Exercise description. Which lines in the records below mention the word "green"? Copy each one out.
· · · · · · ·
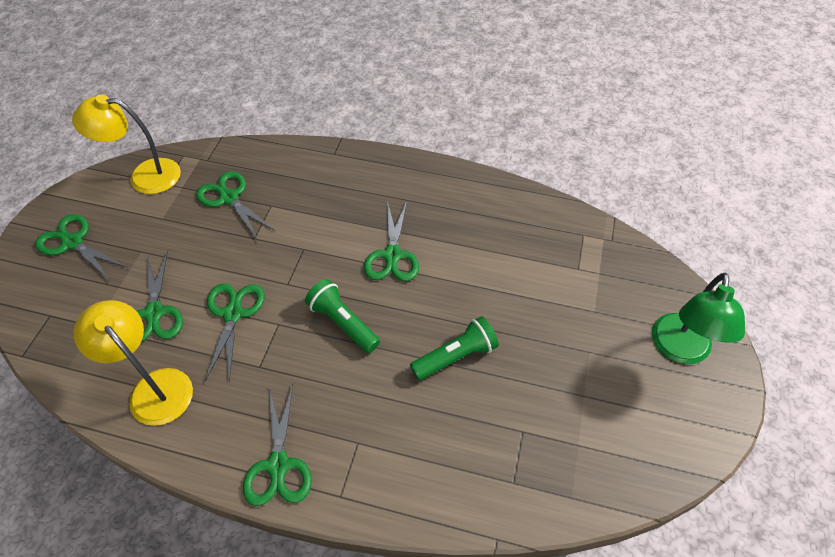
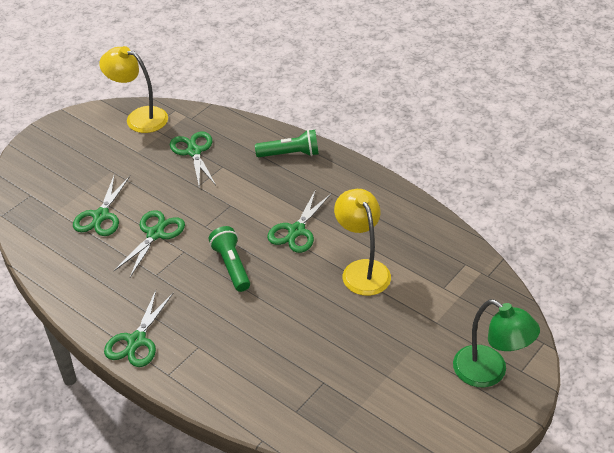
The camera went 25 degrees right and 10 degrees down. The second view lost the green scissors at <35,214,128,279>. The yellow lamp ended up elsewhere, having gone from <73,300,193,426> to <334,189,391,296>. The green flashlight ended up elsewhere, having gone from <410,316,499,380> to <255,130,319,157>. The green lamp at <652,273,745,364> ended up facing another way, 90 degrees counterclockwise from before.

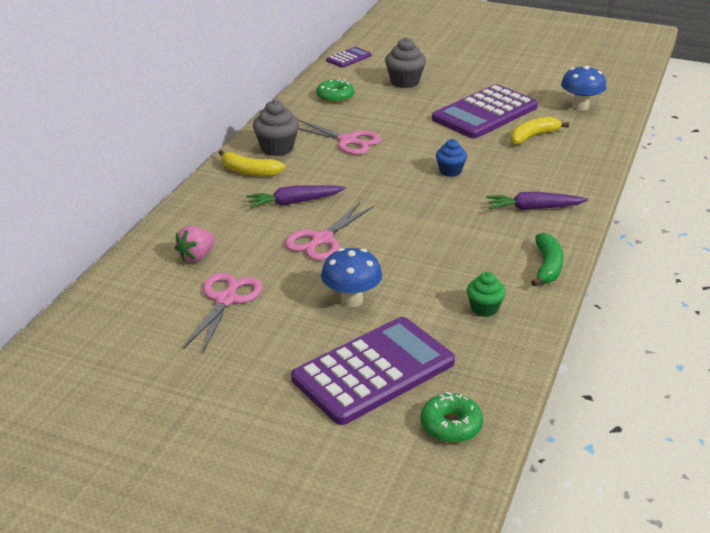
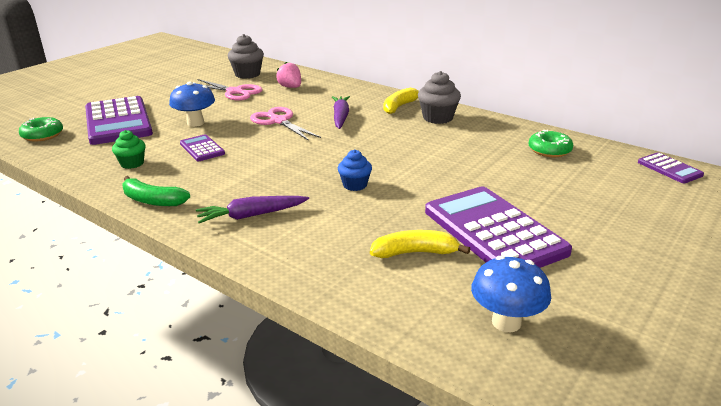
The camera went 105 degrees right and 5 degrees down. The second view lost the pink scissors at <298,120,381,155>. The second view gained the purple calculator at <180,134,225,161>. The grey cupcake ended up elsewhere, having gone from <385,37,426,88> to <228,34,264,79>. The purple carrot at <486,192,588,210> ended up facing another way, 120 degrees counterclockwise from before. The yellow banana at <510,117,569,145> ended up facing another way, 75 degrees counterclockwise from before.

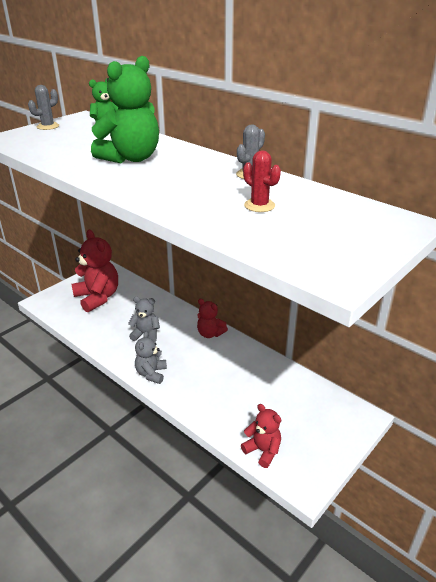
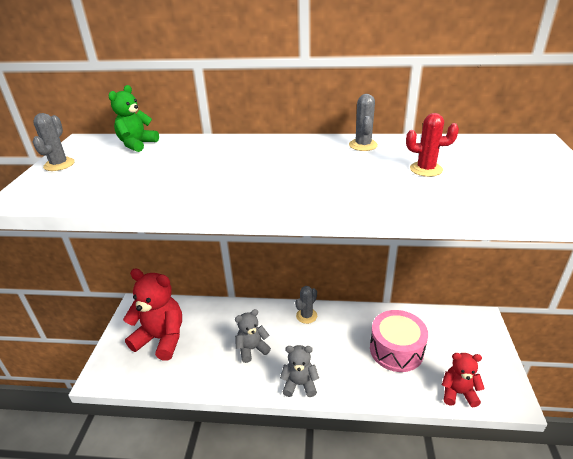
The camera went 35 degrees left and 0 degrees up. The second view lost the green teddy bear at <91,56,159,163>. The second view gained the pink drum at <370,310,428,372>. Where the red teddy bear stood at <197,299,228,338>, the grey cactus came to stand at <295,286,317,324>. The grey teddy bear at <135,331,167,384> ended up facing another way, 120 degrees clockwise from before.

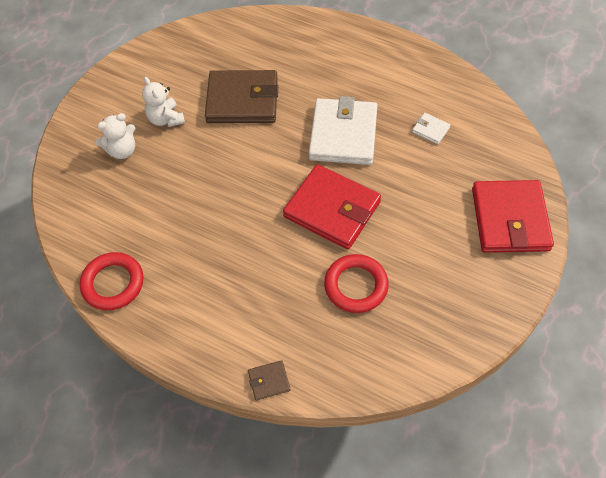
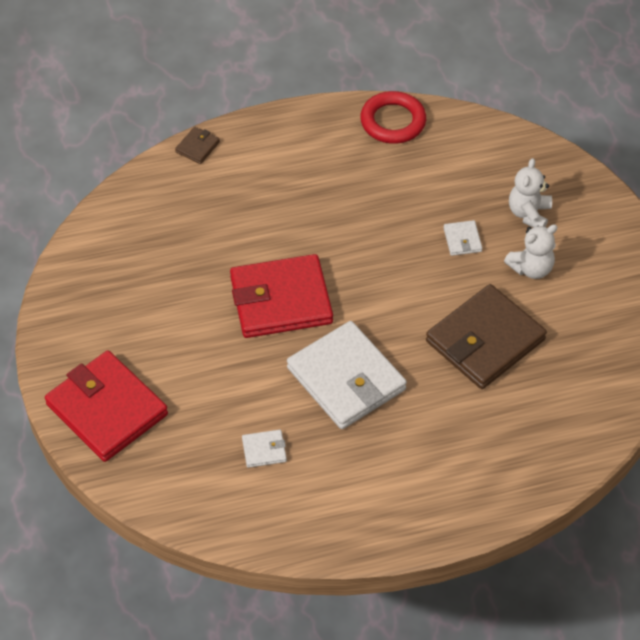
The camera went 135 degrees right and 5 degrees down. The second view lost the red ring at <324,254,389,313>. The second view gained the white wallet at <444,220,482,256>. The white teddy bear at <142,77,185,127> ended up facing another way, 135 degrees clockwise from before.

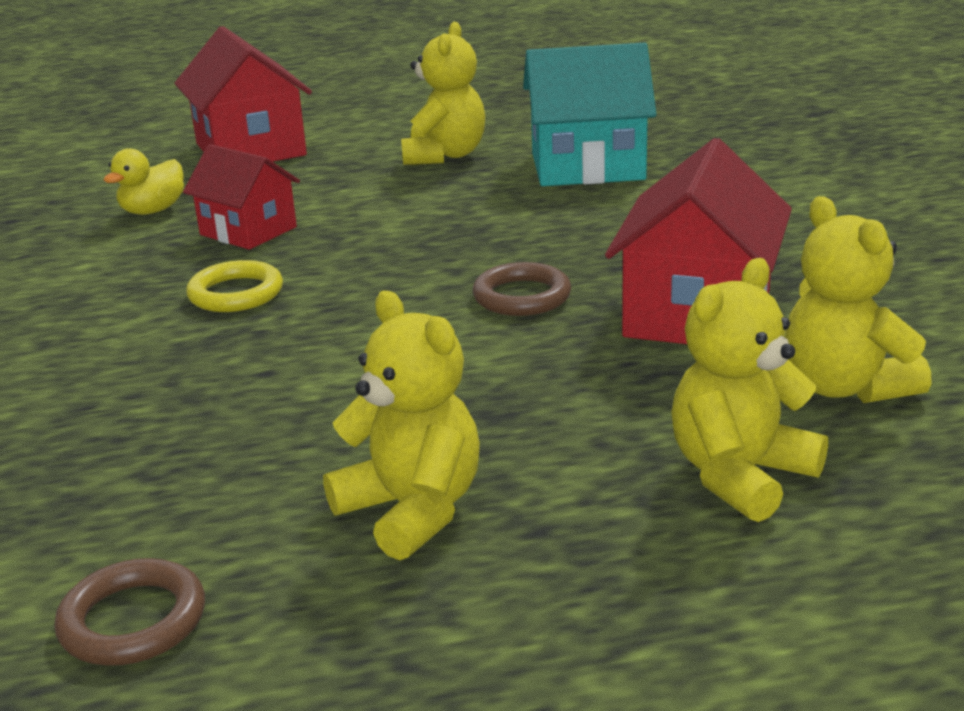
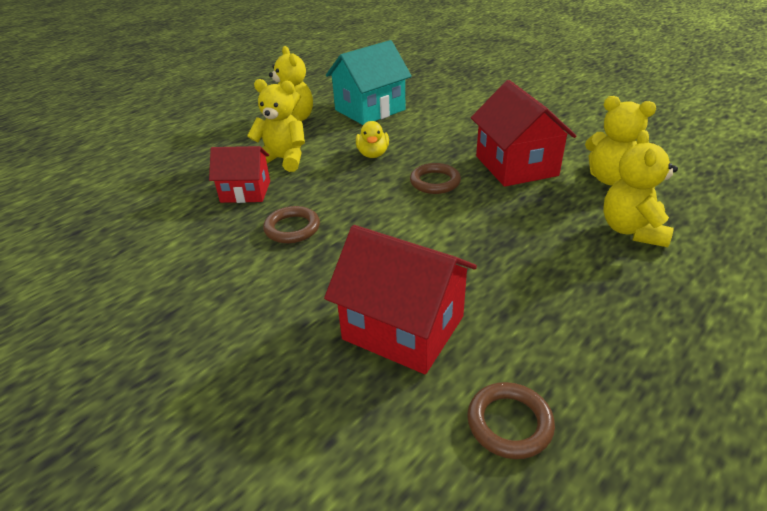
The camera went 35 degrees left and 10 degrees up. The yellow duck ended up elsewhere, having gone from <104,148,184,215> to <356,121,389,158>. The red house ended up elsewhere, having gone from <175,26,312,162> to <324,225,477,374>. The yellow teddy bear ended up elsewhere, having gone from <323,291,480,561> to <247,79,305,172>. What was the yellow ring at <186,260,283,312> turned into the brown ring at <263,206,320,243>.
· · · · · · ·
Reply.
The camera went 25 degrees right and 10 degrees down. The second view lost the green scissors at <35,214,128,279>. The yellow lamp ended up elsewhere, having gone from <73,300,193,426> to <334,189,391,296>. The green flashlight ended up elsewhere, having gone from <410,316,499,380> to <255,130,319,157>. The green lamp at <652,273,745,364> ended up facing another way, 90 degrees counterclockwise from before.
The camera went 35 degrees left and 0 degrees up. The second view lost the green teddy bear at <91,56,159,163>. The second view gained the pink drum at <370,310,428,372>. Where the red teddy bear stood at <197,299,228,338>, the grey cactus came to stand at <295,286,317,324>. The grey teddy bear at <135,331,167,384> ended up facing another way, 120 degrees clockwise from before.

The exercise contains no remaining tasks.